Every record below must be set down again exactly as given.

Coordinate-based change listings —
Start of Block
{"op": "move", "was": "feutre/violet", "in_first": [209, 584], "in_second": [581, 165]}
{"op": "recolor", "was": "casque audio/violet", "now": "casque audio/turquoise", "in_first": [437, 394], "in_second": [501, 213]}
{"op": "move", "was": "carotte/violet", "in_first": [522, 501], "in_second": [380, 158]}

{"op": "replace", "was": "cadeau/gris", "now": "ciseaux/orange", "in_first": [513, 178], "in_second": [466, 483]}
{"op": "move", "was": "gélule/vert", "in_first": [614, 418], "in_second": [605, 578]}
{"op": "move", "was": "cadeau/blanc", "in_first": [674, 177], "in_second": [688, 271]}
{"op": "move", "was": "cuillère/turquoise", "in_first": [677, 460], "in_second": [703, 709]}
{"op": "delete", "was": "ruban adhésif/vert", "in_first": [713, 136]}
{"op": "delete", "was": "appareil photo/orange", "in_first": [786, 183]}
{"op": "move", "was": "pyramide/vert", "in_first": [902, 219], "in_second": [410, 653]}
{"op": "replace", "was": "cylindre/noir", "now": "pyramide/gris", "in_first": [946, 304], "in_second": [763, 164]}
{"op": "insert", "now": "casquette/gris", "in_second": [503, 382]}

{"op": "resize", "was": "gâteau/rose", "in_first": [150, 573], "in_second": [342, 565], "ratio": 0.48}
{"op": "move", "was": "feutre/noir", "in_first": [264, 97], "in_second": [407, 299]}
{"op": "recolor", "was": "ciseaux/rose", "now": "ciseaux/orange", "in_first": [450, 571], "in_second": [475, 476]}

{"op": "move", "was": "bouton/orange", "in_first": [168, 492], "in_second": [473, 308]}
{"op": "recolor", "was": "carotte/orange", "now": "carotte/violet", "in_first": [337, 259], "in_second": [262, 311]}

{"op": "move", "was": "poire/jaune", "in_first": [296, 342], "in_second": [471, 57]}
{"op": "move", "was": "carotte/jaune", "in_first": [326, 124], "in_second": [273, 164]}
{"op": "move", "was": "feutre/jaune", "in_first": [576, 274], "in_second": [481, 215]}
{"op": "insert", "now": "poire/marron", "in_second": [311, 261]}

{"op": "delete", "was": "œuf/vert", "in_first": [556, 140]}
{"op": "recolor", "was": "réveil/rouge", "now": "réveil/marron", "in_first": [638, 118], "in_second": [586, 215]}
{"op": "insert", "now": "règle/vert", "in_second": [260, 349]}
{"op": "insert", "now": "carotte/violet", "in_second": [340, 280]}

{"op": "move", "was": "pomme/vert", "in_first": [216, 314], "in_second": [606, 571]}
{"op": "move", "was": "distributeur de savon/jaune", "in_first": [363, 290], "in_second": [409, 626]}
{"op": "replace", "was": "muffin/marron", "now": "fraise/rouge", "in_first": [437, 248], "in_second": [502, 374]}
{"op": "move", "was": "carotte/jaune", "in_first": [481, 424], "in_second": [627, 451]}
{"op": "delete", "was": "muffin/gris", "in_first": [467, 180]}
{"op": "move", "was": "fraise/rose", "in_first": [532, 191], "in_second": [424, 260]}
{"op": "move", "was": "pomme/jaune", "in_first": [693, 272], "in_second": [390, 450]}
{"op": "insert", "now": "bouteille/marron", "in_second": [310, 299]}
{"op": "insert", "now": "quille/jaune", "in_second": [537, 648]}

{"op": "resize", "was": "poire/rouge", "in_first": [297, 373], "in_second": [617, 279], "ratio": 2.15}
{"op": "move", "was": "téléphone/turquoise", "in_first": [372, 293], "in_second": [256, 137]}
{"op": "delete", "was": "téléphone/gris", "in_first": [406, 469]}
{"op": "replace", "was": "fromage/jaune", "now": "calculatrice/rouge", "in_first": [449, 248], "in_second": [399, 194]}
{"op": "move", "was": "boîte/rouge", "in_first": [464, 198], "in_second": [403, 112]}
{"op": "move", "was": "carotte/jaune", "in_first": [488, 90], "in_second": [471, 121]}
End of Block
Answer area —
{"op": "move", "was": "feutre/violet", "in_first": [209, 584], "in_second": [581, 165]}
{"op": "recolor", "was": "casque audio/violet", "now": "casque audio/turquoise", "in_first": [437, 394], "in_second": [501, 213]}
{"op": "move", "was": "carotte/violet", "in_first": [522, 501], "in_second": [380, 158]}

{"op": "replace", "was": "cadeau/gris", "now": "ciseaux/orange", "in_first": [513, 178], "in_second": [466, 483]}
{"op": "move", "was": "gélule/vert", "in_first": [614, 418], "in_second": [605, 578]}
{"op": "move", "was": "cadeau/blanc", "in_first": [674, 177], "in_second": [688, 271]}
{"op": "move", "was": "cuillère/turquoise", "in_first": [677, 460], "in_second": [703, 709]}
{"op": "delete", "was": "ruban adhésif/vert", "in_first": [713, 136]}
{"op": "delete", "was": "appareil photo/orange", "in_first": [786, 183]}
{"op": "move", "was": "pyramide/vert", "in_first": [902, 219], "in_second": [410, 653]}
{"op": "replace", "was": "cylindre/noir", "now": "pyramide/gris", "in_first": [946, 304], "in_second": [763, 164]}
{"op": "insert", "now": "casquette/gris", "in_second": [503, 382]}

{"op": "resize", "was": "gâteau/rose", "in_first": [150, 573], "in_second": [342, 565], "ratio": 0.48}
{"op": "move", "was": "feutre/noir", "in_first": [264, 97], "in_second": [407, 299]}
{"op": "recolor", "was": "ciseaux/rose", "now": "ciseaux/orange", "in_first": [450, 571], "in_second": [475, 476]}

{"op": "move", "was": "bouton/orange", "in_first": [168, 492], "in_second": [473, 308]}
{"op": "recolor", "was": "carotte/orange", "now": "carotte/violet", "in_first": [337, 259], "in_second": [262, 311]}

{"op": "move", "was": "poire/jaune", "in_first": [296, 342], "in_second": [471, 57]}
{"op": "move", "was": "carotte/jaune", "in_first": [326, 124], "in_second": [273, 164]}
{"op": "move", "was": "feutre/jaune", "in_first": [576, 274], "in_second": [481, 215]}
{"op": "insert", "now": "poire/marron", "in_second": [311, 261]}

{"op": "delete", "was": "œuf/vert", "in_first": [556, 140]}
{"op": "recolor", "was": "réveil/rouge", "now": "réveil/marron", "in_first": [638, 118], "in_second": [586, 215]}
{"op": "insert", "now": "règle/vert", "in_second": [260, 349]}
{"op": "insert", "now": "carotte/violet", "in_second": [340, 280]}

{"op": "move", "was": "pomme/vert", "in_first": [216, 314], "in_second": [606, 571]}
{"op": "move", "was": "distributeur de savon/jaune", "in_first": [363, 290], "in_second": [409, 626]}
{"op": "replace", "was": "muffin/marron", "now": "fraise/rouge", "in_first": [437, 248], "in_second": [502, 374]}
{"op": "move", "was": "carotte/jaune", "in_first": [481, 424], "in_second": [627, 451]}
{"op": "delete", "was": "muffin/gris", "in_first": [467, 180]}
{"op": "move", "was": "fraise/rose", "in_first": [532, 191], "in_second": [424, 260]}
{"op": "move", "was": "pomme/jaune", "in_first": [693, 272], "in_second": [390, 450]}
{"op": "insert", "now": "bouteille/marron", "in_second": [310, 299]}
{"op": "insert", "now": "quille/jaune", "in_second": [537, 648]}

{"op": "resize", "was": "poire/rouge", "in_first": [297, 373], "in_second": [617, 279], "ratio": 2.15}
{"op": "move", "was": "téléphone/turquoise", "in_first": [372, 293], "in_second": [256, 137]}
{"op": "delete", "was": "téléphone/gris", "in_first": [406, 469]}
{"op": "replace", "was": "fromage/jaune", "now": "calculatrice/rouge", "in_first": [449, 248], "in_second": [399, 194]}
{"op": "move", "was": "boîte/rouge", "in_first": [464, 198], "in_second": [403, 112]}
{"op": "move", "was": "carotte/jaune", "in_first": [488, 90], "in_second": [471, 121]}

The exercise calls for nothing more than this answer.